## [RECORDS FOR PROCESSING]
- - -

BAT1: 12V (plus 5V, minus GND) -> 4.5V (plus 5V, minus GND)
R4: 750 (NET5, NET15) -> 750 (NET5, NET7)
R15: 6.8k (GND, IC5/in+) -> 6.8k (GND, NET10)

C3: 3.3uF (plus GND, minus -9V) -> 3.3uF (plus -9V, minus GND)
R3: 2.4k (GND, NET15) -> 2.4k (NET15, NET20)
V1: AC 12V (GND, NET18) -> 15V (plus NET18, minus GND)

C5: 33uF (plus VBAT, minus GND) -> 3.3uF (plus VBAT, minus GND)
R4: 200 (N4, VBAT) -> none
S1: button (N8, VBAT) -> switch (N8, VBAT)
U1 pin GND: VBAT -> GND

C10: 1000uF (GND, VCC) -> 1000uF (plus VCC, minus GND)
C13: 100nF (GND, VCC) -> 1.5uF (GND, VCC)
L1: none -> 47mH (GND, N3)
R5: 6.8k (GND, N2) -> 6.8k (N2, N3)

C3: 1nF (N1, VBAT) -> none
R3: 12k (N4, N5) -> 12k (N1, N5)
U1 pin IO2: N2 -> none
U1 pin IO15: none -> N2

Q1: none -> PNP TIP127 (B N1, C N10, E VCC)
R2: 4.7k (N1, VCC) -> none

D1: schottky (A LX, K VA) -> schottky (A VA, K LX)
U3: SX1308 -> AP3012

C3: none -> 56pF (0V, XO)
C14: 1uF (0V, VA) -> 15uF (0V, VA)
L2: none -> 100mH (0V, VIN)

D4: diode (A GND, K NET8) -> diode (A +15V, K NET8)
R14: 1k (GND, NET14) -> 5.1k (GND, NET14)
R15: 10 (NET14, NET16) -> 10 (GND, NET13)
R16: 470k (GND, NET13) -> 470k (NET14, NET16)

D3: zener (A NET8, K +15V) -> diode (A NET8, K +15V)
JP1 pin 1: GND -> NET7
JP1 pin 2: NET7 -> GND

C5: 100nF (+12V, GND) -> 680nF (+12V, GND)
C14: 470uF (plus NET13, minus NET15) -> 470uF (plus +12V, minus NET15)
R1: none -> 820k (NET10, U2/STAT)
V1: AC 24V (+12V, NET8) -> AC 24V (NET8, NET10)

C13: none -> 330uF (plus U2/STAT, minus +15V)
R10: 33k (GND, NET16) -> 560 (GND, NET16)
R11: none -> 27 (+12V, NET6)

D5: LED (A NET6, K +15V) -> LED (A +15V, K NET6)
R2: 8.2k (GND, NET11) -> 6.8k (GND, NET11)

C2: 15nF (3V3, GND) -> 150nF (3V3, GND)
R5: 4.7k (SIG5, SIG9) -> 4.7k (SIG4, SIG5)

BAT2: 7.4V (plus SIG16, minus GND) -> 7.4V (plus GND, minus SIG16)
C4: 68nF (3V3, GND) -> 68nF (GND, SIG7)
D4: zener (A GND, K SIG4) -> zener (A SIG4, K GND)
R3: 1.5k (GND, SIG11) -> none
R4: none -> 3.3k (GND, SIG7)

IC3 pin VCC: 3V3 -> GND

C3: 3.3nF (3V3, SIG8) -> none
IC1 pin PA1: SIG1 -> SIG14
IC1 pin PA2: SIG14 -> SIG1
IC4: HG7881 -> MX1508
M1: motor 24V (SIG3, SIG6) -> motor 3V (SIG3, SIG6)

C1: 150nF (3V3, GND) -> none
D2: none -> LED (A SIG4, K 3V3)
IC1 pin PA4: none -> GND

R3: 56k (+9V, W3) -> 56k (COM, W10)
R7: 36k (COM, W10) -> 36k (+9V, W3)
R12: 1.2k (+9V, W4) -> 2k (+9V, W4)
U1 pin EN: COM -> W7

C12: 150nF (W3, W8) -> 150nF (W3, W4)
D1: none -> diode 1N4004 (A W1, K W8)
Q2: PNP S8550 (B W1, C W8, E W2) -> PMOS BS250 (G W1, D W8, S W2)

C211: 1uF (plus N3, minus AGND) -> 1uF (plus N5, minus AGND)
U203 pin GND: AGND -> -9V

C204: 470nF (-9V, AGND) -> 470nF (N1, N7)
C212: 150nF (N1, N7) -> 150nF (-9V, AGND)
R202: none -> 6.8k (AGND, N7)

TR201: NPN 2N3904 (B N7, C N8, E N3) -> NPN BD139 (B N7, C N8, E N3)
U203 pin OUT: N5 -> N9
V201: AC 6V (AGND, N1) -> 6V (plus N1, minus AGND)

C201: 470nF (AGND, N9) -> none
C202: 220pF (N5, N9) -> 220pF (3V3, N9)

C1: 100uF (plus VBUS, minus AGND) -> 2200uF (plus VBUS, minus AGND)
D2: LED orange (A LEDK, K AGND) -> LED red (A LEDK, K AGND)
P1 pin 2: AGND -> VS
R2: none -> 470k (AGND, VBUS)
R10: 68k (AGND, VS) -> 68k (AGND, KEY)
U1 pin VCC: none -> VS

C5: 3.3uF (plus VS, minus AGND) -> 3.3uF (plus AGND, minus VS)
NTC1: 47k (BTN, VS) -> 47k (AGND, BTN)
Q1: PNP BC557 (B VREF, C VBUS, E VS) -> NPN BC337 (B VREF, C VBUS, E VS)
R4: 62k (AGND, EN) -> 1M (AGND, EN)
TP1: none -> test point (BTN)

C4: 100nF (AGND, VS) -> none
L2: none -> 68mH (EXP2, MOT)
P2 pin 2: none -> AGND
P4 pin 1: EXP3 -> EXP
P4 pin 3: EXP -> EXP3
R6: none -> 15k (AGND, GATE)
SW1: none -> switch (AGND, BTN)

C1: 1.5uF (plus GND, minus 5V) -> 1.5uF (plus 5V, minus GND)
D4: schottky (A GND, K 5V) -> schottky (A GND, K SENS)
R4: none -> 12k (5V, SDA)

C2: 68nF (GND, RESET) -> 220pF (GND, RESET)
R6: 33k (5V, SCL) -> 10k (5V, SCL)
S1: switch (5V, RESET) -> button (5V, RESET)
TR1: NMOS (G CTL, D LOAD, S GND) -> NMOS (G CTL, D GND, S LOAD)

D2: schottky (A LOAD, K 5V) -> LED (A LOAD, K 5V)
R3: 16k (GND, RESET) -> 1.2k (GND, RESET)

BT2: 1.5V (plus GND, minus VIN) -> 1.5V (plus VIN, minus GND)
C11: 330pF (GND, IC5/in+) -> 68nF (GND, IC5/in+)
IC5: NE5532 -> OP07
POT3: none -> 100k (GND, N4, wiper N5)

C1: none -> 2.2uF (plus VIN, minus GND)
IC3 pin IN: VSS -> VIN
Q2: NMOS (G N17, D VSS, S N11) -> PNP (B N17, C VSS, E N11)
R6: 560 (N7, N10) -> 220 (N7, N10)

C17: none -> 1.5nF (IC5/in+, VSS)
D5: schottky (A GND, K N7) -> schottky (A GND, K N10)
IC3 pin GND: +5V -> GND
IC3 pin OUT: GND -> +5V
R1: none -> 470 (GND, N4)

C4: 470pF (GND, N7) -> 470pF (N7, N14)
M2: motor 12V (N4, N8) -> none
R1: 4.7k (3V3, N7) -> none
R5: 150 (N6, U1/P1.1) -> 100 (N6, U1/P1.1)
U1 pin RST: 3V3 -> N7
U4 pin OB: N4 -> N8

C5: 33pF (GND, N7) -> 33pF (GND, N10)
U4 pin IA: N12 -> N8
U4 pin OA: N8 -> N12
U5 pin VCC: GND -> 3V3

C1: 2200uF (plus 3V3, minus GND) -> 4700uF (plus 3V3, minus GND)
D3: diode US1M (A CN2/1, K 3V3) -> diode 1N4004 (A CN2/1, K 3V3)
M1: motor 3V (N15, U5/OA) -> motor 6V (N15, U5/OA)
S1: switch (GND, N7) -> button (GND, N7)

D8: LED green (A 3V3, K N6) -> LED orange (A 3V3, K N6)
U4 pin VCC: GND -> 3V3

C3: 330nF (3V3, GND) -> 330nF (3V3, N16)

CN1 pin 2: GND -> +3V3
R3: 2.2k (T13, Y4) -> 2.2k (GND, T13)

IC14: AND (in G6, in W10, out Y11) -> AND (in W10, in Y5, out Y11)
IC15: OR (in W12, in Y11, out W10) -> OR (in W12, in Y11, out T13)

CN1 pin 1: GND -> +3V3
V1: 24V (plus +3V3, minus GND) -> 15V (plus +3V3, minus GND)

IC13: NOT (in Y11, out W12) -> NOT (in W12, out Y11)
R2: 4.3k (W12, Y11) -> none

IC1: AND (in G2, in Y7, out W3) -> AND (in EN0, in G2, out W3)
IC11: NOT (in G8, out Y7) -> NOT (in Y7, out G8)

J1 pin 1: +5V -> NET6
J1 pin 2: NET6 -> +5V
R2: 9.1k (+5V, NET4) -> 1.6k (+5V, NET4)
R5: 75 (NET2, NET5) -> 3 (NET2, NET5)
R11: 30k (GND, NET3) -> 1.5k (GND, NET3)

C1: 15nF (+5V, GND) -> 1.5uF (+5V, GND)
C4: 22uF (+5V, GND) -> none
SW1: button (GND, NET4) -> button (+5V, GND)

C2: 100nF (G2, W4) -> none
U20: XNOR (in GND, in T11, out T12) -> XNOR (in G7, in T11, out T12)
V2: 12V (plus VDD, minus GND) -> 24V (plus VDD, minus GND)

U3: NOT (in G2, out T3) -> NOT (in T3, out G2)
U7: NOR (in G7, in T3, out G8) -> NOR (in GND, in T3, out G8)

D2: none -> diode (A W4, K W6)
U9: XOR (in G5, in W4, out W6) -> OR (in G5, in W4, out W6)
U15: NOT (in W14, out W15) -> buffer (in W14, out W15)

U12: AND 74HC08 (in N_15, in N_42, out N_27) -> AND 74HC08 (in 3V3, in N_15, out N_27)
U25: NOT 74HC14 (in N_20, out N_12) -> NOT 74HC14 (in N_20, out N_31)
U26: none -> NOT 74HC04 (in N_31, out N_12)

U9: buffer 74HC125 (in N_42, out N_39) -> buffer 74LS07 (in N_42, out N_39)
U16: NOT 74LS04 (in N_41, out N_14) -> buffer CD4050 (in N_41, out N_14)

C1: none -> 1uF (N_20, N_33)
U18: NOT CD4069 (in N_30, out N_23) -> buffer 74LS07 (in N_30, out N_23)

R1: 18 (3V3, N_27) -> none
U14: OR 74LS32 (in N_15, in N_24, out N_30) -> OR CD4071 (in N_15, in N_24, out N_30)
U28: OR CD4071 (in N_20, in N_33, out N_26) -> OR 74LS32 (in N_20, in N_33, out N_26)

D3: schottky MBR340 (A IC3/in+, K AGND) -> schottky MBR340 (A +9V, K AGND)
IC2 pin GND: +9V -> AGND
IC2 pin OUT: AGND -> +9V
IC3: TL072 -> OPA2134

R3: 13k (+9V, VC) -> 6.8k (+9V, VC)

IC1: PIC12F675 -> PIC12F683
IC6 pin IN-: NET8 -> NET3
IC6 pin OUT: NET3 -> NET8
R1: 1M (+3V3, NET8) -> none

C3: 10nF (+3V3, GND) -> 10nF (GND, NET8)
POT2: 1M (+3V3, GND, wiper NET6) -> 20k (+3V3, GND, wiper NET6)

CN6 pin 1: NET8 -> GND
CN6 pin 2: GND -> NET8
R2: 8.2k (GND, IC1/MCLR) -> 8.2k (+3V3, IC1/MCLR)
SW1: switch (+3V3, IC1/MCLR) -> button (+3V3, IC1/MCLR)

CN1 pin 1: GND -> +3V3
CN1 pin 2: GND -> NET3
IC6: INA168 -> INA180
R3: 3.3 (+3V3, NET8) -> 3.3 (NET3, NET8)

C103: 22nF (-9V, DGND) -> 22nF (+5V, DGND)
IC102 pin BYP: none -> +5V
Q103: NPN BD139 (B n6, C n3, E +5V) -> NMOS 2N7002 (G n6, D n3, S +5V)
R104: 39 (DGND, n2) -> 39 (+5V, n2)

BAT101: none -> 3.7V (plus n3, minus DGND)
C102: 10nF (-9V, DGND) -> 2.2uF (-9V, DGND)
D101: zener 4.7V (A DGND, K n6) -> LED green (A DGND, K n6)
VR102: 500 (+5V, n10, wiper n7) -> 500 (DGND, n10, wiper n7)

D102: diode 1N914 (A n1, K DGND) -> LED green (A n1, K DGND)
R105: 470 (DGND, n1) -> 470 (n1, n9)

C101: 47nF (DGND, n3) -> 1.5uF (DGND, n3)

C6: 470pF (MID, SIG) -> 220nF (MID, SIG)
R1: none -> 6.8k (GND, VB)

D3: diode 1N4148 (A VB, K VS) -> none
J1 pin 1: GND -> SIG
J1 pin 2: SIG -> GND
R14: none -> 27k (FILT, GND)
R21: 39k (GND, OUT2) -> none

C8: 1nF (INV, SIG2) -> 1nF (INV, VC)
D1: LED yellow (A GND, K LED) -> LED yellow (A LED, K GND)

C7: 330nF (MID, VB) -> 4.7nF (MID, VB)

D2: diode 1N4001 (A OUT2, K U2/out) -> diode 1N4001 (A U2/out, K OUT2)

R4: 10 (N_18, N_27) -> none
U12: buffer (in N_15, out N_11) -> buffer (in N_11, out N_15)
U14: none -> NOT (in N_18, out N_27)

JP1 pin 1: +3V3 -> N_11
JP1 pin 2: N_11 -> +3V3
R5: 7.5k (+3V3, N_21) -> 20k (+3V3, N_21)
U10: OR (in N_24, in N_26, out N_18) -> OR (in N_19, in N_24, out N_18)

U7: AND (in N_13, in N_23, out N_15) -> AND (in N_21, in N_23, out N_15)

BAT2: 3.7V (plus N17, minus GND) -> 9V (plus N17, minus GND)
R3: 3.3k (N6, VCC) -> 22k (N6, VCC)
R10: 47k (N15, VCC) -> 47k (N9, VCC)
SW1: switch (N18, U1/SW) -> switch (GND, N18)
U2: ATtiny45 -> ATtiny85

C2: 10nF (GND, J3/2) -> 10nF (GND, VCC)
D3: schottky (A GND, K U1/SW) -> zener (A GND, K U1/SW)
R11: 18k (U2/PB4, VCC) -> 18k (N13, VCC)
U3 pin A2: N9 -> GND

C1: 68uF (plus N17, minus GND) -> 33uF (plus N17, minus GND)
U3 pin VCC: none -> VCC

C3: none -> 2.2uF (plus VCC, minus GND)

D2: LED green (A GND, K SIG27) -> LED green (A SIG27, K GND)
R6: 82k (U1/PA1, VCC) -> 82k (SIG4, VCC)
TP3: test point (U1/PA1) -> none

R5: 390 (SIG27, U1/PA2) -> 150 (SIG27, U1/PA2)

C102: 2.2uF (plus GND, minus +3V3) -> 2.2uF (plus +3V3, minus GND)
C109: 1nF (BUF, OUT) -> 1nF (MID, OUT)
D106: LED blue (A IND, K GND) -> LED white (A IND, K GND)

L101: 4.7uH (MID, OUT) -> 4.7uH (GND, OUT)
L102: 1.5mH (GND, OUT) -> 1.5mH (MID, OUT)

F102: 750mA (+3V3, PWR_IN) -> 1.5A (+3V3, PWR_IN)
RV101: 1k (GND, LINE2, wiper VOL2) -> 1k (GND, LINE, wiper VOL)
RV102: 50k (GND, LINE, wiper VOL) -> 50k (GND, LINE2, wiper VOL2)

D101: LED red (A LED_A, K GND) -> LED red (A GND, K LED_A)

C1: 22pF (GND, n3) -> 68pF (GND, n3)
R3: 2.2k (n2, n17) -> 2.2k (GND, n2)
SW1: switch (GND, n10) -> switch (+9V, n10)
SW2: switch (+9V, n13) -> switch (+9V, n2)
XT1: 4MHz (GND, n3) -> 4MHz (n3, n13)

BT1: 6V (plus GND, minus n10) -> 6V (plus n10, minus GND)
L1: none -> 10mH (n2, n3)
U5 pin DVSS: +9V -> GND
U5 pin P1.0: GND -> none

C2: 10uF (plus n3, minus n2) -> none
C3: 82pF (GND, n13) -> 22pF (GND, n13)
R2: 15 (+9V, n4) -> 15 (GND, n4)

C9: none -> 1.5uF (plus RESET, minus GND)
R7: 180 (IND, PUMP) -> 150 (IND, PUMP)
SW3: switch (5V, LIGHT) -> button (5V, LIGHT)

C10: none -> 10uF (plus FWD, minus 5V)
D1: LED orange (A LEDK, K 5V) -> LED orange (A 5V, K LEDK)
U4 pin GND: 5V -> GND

- - -

## [PROBLEM]
The line with "R5: 390 (SIG27, U1/PA2)" and all lines after it through the end of the data above: write these out exactly and add nothing.

## [OUTPUT OF THE EXERCISE]
R5: 390 (SIG27, U1/PA2) -> 150 (SIG27, U1/PA2)

C102: 2.2uF (plus GND, minus +3V3) -> 2.2uF (plus +3V3, minus GND)
C109: 1nF (BUF, OUT) -> 1nF (MID, OUT)
D106: LED blue (A IND, K GND) -> LED white (A IND, K GND)

L101: 4.7uH (MID, OUT) -> 4.7uH (GND, OUT)
L102: 1.5mH (GND, OUT) -> 1.5mH (MID, OUT)

F102: 750mA (+3V3, PWR_IN) -> 1.5A (+3V3, PWR_IN)
RV101: 1k (GND, LINE2, wiper VOL2) -> 1k (GND, LINE, wiper VOL)
RV102: 50k (GND, LINE, wiper VOL) -> 50k (GND, LINE2, wiper VOL2)

D101: LED red (A LED_A, K GND) -> LED red (A GND, K LED_A)

C1: 22pF (GND, n3) -> 68pF (GND, n3)
R3: 2.2k (n2, n17) -> 2.2k (GND, n2)
SW1: switch (GND, n10) -> switch (+9V, n10)
SW2: switch (+9V, n13) -> switch (+9V, n2)
XT1: 4MHz (GND, n3) -> 4MHz (n3, n13)

BT1: 6V (plus GND, minus n10) -> 6V (plus n10, minus GND)
L1: none -> 10mH (n2, n3)
U5 pin DVSS: +9V -> GND
U5 pin P1.0: GND -> none

C2: 10uF (plus n3, minus n2) -> none
C3: 82pF (GND, n13) -> 22pF (GND, n13)
R2: 15 (+9V, n4) -> 15 (GND, n4)

C9: none -> 1.5uF (plus RESET, minus GND)
R7: 180 (IND, PUMP) -> 150 (IND, PUMP)
SW3: switch (5V, LIGHT) -> button (5V, LIGHT)

C10: none -> 10uF (plus FWD, minus 5V)
D1: LED orange (A LEDK, K 5V) -> LED orange (A 5V, K LEDK)
U4 pin GND: 5V -> GND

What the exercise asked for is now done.